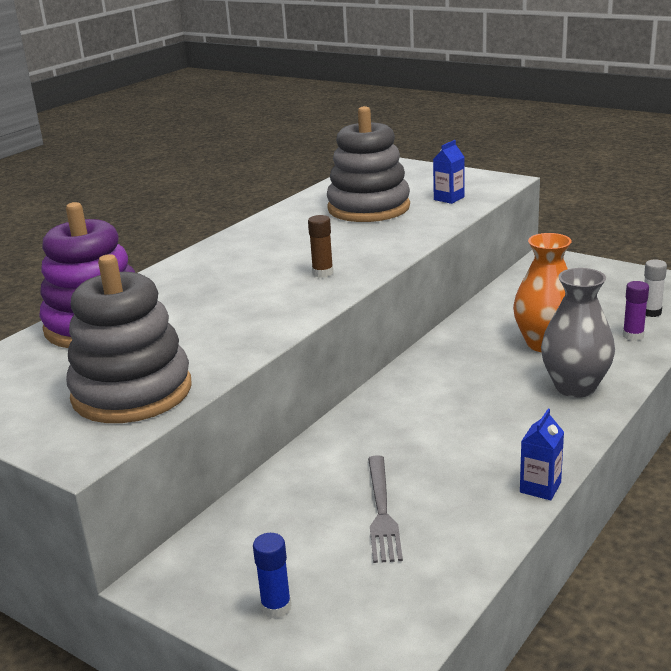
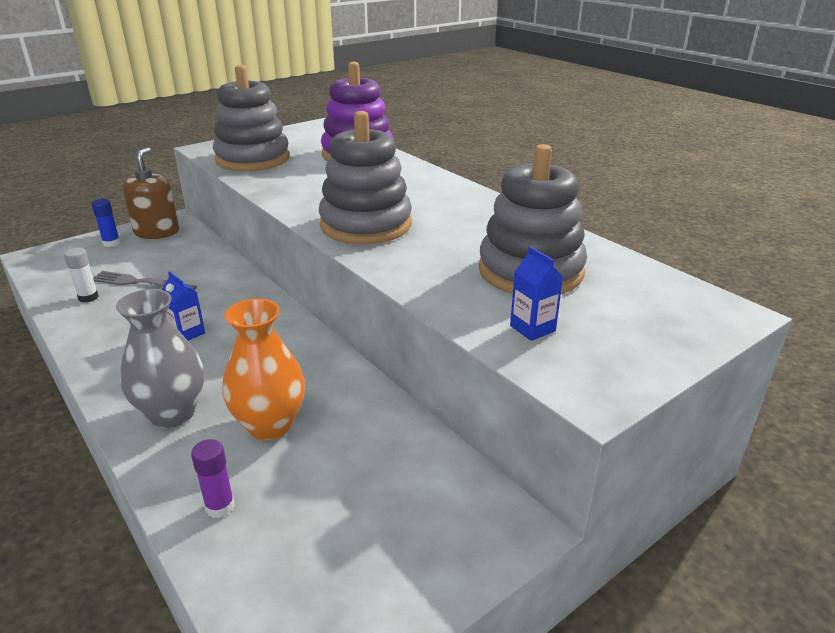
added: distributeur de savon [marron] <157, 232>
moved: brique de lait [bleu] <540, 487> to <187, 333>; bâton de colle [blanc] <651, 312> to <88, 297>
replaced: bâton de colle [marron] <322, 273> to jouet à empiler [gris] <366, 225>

------------------------

Report the number of lines above containing the word "colle", with no other text.

2